Exercise brief
The records follow. Transcribe only the lines from the line containing "purple brick G2:G4" through the end, both ends included, and leave out the pictures.

(Entries shown)

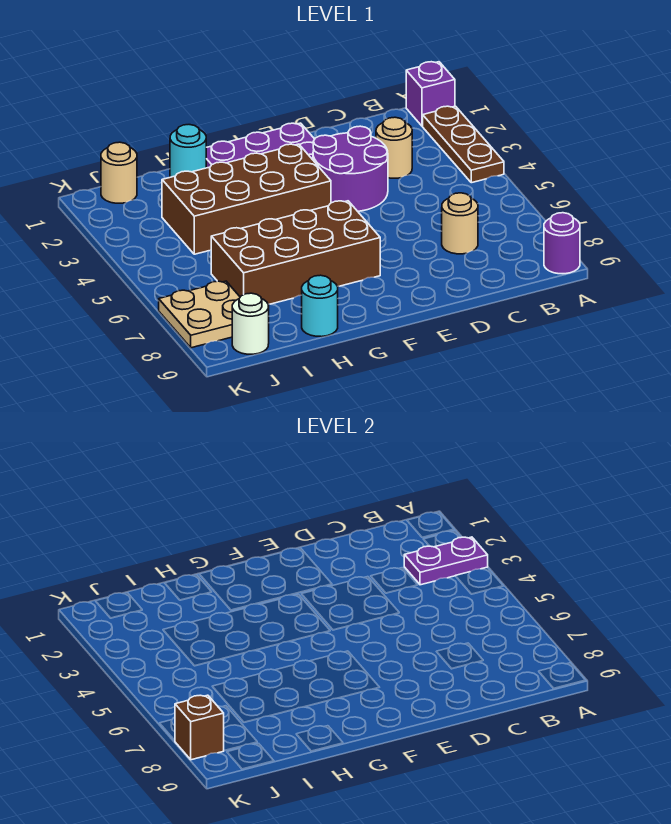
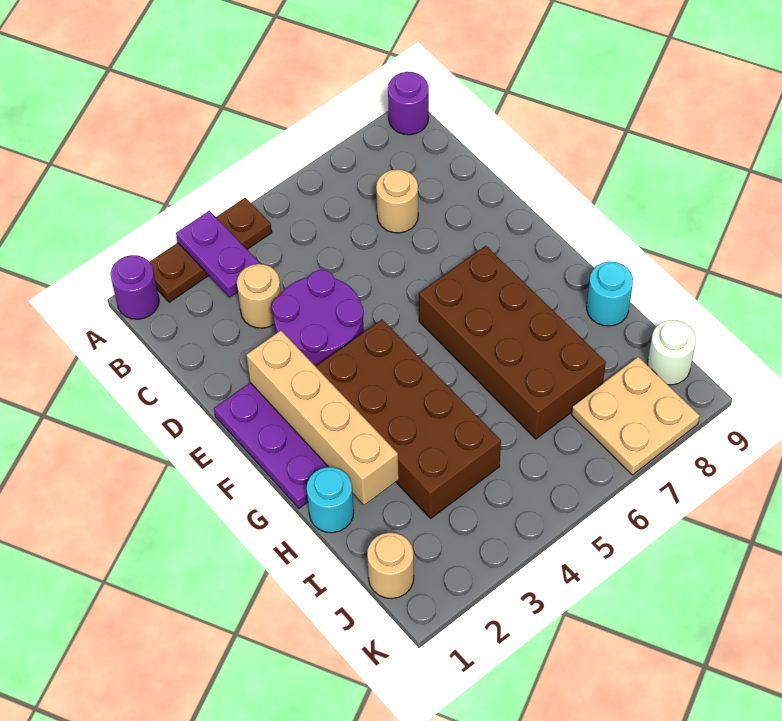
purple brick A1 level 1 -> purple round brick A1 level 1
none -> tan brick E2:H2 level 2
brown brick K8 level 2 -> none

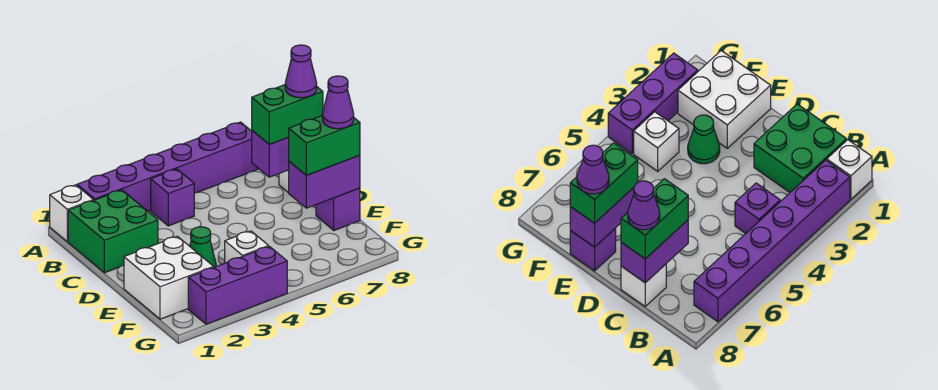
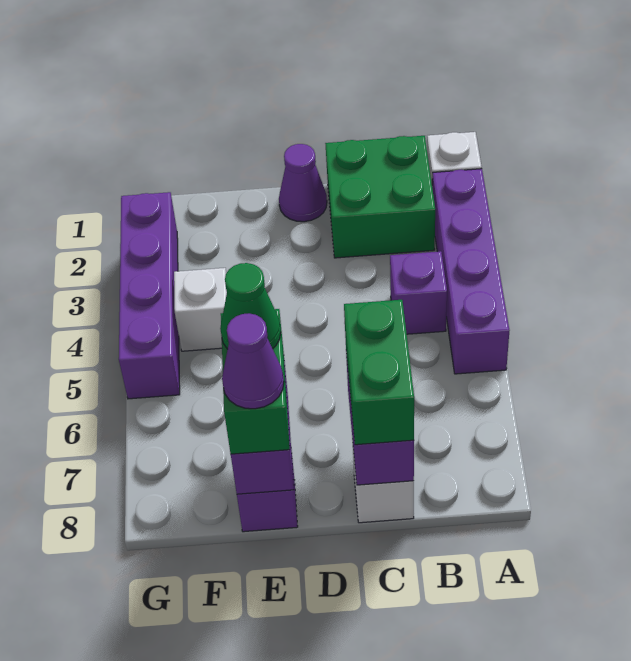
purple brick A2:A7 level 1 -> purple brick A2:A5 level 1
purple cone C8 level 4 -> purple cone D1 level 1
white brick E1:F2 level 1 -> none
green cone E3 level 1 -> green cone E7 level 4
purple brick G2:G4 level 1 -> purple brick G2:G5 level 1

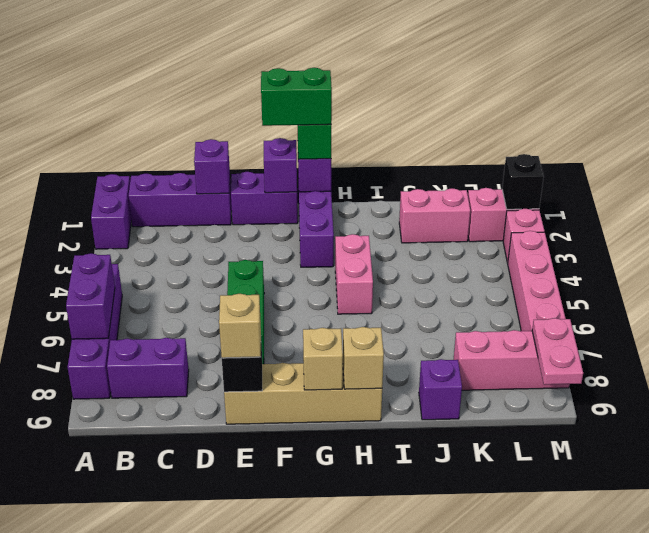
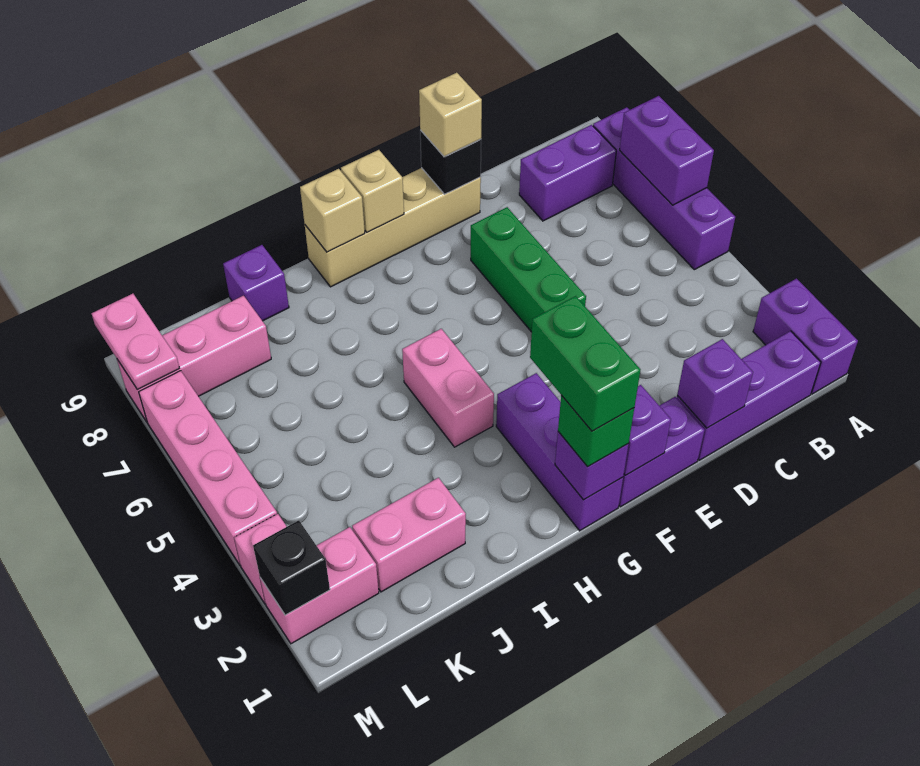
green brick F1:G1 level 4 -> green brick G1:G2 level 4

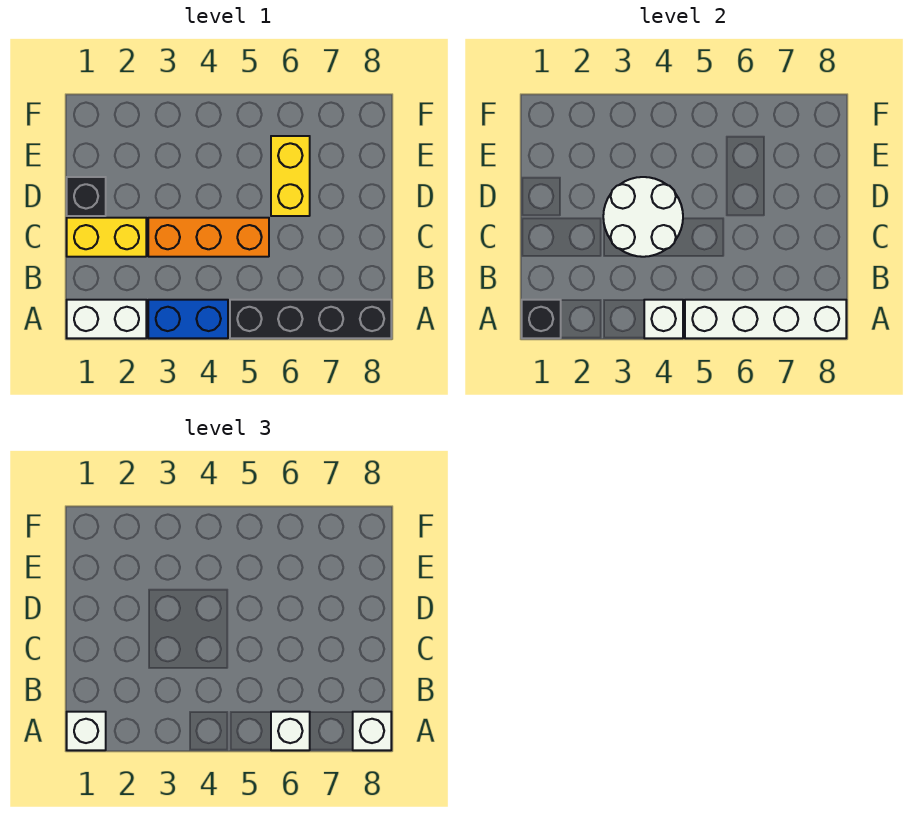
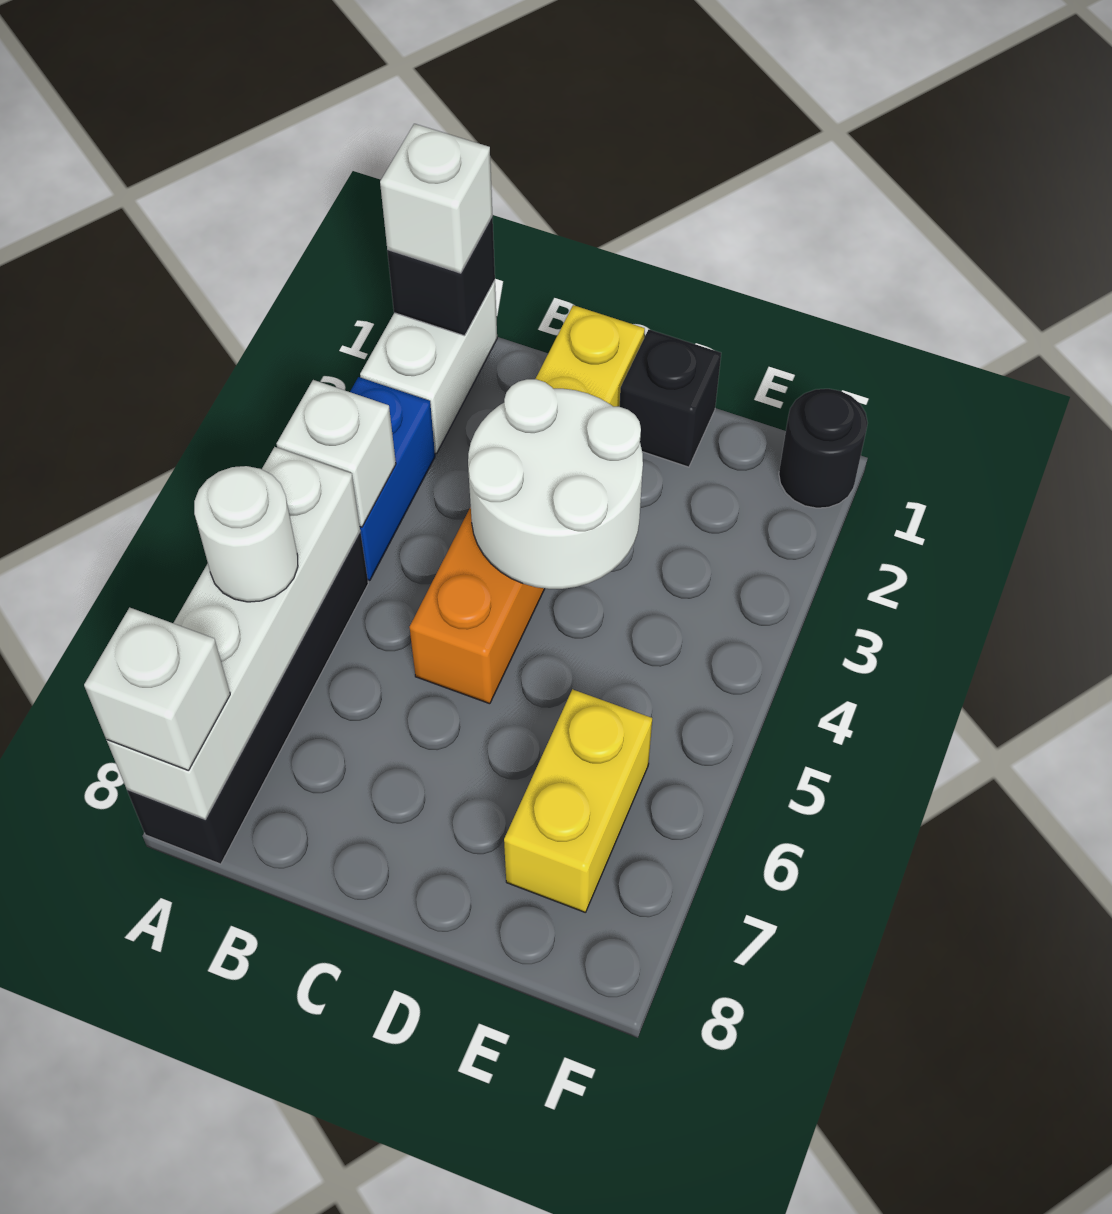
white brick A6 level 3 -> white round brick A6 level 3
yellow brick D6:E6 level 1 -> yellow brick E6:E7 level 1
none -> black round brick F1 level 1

(End Entries shown)

Response to the exercise
purple brick G2:G4 level 1 -> purple brick G2:G5 level 1

green brick F1:G1 level 4 -> green brick G1:G2 level 4

white brick A6 level 3 -> white round brick A6 level 3
yellow brick D6:E6 level 1 -> yellow brick E6:E7 level 1
none -> black round brick F1 level 1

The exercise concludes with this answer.